**ACTIVITY**
An exact copy of the listing below is required.

....................

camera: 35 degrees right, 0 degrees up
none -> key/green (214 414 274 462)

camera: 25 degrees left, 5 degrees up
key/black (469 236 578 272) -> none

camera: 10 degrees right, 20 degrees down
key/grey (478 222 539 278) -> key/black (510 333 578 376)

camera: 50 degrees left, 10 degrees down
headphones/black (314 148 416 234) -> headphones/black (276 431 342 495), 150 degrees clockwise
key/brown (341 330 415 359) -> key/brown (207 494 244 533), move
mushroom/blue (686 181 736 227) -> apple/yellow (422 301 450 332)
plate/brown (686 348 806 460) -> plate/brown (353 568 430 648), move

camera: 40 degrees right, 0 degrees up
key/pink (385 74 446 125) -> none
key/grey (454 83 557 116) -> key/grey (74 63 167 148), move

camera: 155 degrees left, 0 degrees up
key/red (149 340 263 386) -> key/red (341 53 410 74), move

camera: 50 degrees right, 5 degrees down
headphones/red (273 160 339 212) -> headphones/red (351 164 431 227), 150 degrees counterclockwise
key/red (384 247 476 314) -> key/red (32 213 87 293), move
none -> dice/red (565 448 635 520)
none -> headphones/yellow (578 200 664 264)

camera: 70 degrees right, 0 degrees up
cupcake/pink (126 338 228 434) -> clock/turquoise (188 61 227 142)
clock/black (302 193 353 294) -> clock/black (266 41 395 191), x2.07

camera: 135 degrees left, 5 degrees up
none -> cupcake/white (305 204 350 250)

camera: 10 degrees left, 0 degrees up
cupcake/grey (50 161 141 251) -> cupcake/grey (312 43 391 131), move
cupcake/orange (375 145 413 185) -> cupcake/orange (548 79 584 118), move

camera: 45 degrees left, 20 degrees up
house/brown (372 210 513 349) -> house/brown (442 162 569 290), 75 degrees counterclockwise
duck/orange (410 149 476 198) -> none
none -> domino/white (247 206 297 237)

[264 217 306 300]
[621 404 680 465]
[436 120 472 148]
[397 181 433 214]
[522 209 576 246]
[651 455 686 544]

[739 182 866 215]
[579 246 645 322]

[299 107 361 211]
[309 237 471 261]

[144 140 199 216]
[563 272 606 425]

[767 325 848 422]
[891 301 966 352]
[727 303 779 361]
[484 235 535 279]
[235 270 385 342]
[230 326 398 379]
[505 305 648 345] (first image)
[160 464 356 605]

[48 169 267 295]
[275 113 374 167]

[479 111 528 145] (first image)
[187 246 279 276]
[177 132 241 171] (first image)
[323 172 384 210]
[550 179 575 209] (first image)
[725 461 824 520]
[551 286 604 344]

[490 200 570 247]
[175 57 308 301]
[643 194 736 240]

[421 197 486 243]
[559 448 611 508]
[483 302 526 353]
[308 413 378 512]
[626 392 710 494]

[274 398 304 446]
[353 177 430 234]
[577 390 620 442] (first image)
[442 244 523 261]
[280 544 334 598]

....................

**RESPONSE BELOW**
camera: 35 degrees right, 0 degrees up
none -> key/green (214 414 274 462)

camera: 25 degrees left, 5 degrees up
key/black (469 236 578 272) -> none

camera: 10 degrees right, 20 degrees down
key/grey (478 222 539 278) -> key/black (510 333 578 376)

camera: 50 degrees left, 10 degrees down
headphones/black (314 148 416 234) -> headphones/black (276 431 342 495), 150 degrees clockwise
key/brown (341 330 415 359) -> key/brown (207 494 244 533), move
mushroom/blue (686 181 736 227) -> apple/yellow (422 301 450 332)
plate/brown (686 348 806 460) -> plate/brown (353 568 430 648), move

camera: 40 degrees right, 0 degrees up
key/pink (385 74 446 125) -> none
key/grey (454 83 557 116) -> key/grey (74 63 167 148), move

camera: 155 degrees left, 0 degrees up
key/red (149 340 263 386) -> key/red (341 53 410 74), move

camera: 50 degrees right, 5 degrees down
headphones/red (273 160 339 212) -> headphones/red (351 164 431 227), 150 degrees counterclockwise
key/red (384 247 476 314) -> key/red (32 213 87 293), move
none -> dice/red (565 448 635 520)
none -> headphones/yellow (578 200 664 264)

camera: 70 degrees right, 0 degrees up
cupcake/pink (126 338 228 434) -> clock/turquoise (188 61 227 142)
clock/black (302 193 353 294) -> clock/black (266 41 395 191), x2.07

camera: 135 degrees left, 5 degrees up
none -> cupcake/white (305 204 350 250)

camera: 10 degrees left, 0 degrees up
cupcake/grey (50 161 141 251) -> cupcake/grey (312 43 391 131), move
cupcake/orange (375 145 413 185) -> cupcake/orange (548 79 584 118), move

camera: 45 degrees left, 20 degrees up
house/brown (372 210 513 349) -> house/brown (442 162 569 290), 75 degrees counterclockwise
duck/orange (410 149 476 198) -> none
none -> domino/white (247 206 297 237)

[264 217 306 300]
[621 404 680 465]
[436 120 472 148]
[397 181 433 214]
[522 209 576 246]
[651 455 686 544]

[739 182 866 215]
[579 246 645 322]

[299 107 361 211]
[309 237 471 261]

[144 140 199 216]
[563 272 606 425]

[767 325 848 422]
[891 301 966 352]
[727 303 779 361]
[484 235 535 279]
[235 270 385 342]
[230 326 398 379]
[505 305 648 345] (first image)
[160 464 356 605]

[48 169 267 295]
[275 113 374 167]

[479 111 528 145] (first image)
[187 246 279 276]
[177 132 241 171] (first image)
[323 172 384 210]
[550 179 575 209] (first image)
[725 461 824 520]
[551 286 604 344]

[490 200 570 247]
[175 57 308 301]
[643 194 736 240]

[421 197 486 243]
[559 448 611 508]
[483 302 526 353]
[308 413 378 512]
[626 392 710 494]

[274 398 304 446]
[353 177 430 234]
[577 390 620 442] (first image)
[442 244 523 261]
[280 544 334 598]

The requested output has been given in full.